(Data extracted from a collection)
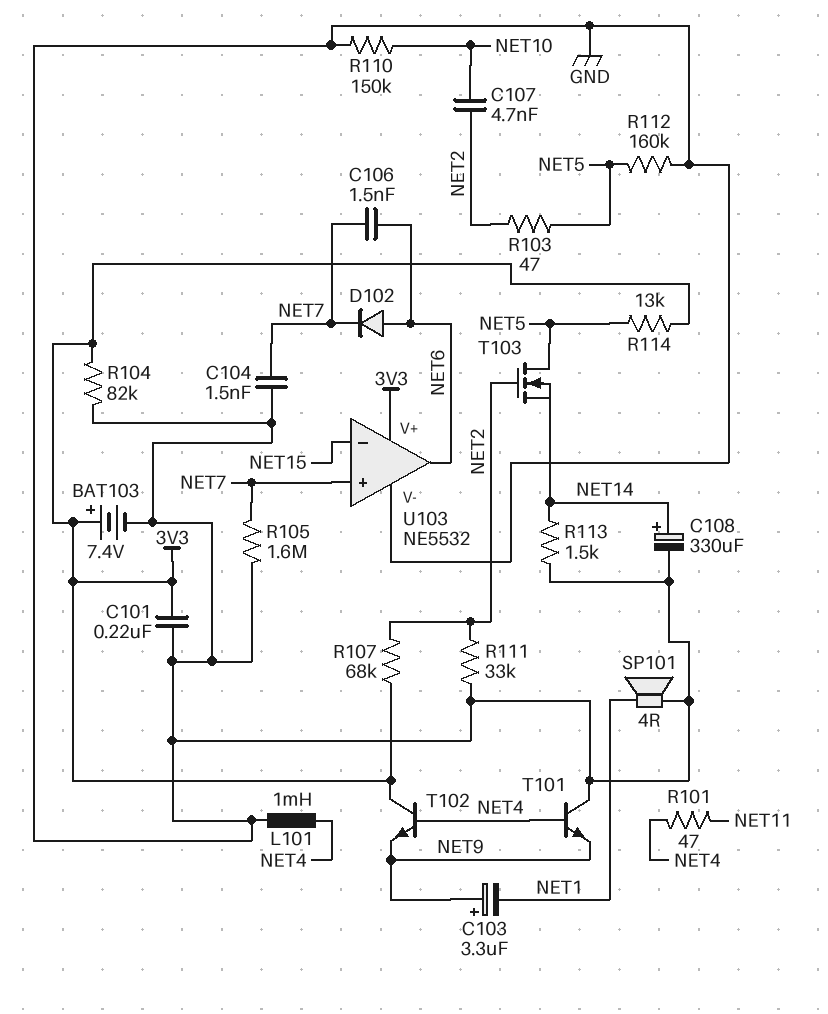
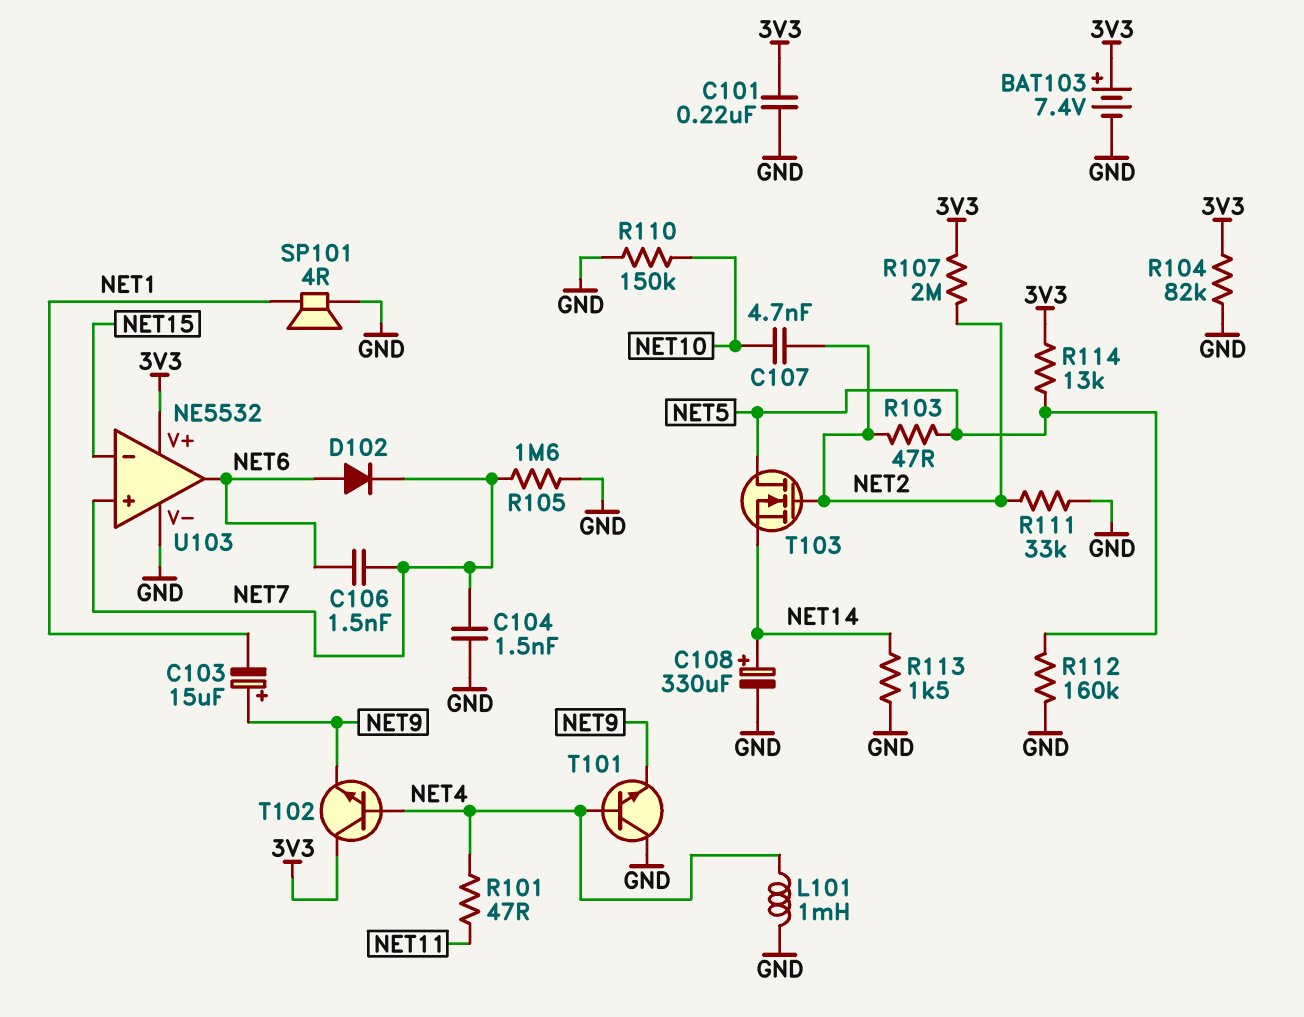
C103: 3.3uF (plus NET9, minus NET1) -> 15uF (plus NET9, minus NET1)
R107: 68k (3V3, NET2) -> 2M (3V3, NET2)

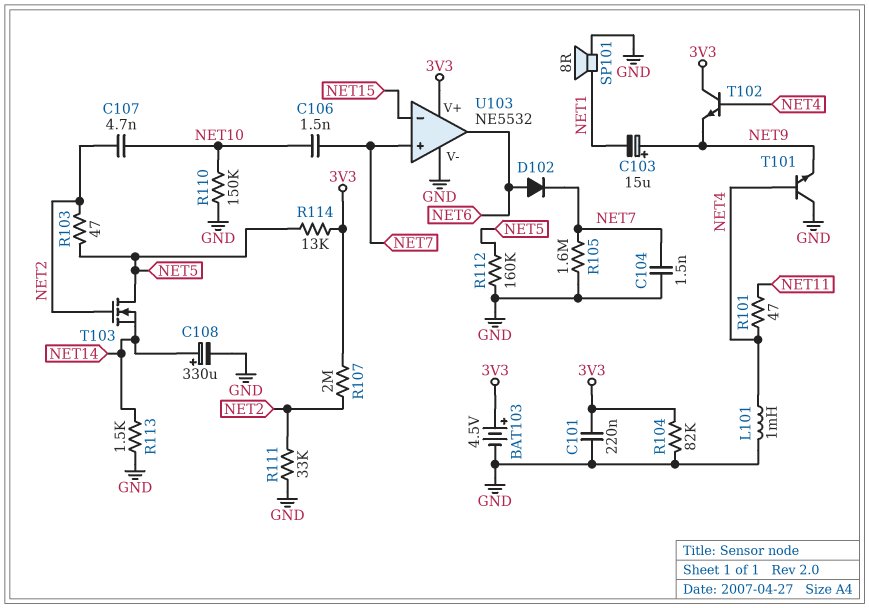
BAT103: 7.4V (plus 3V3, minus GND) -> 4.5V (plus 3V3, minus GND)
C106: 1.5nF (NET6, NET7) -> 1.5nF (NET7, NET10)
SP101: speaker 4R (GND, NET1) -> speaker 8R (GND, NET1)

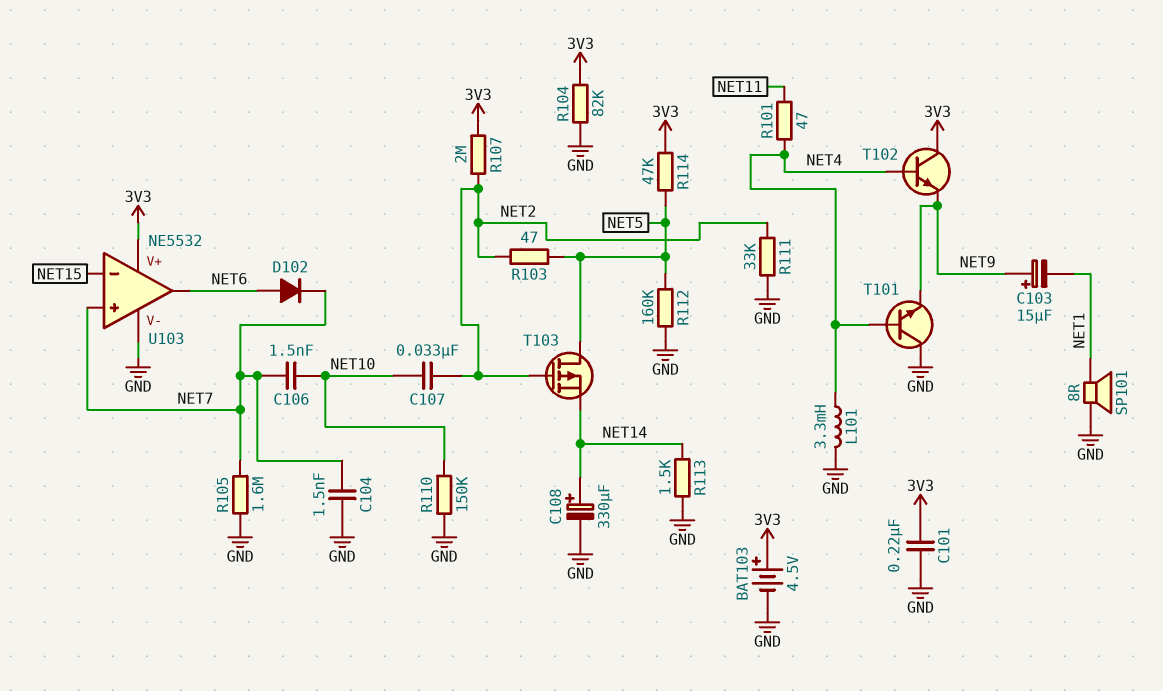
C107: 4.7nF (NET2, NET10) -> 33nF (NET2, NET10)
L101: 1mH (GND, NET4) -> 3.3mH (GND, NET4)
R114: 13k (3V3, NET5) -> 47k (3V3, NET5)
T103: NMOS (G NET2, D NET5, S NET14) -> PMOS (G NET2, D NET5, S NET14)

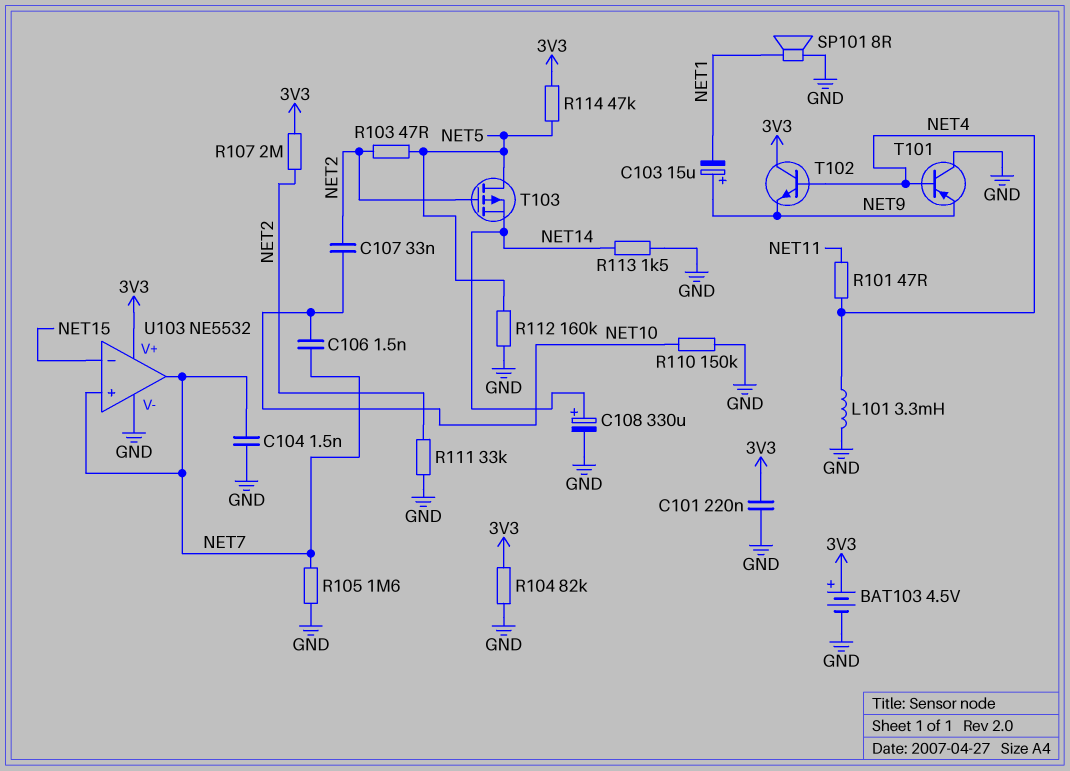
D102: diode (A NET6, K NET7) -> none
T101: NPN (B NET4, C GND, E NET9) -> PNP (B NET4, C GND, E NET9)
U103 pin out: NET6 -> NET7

→ Exercise description
Search the entries for "minus" and copy each matching line.

→ Expected answer
C103: 3.3uF (plus NET9, minus NET1) -> 15uF (plus NET9, minus NET1)
BAT103: 7.4V (plus 3V3, minus GND) -> 4.5V (plus 3V3, minus GND)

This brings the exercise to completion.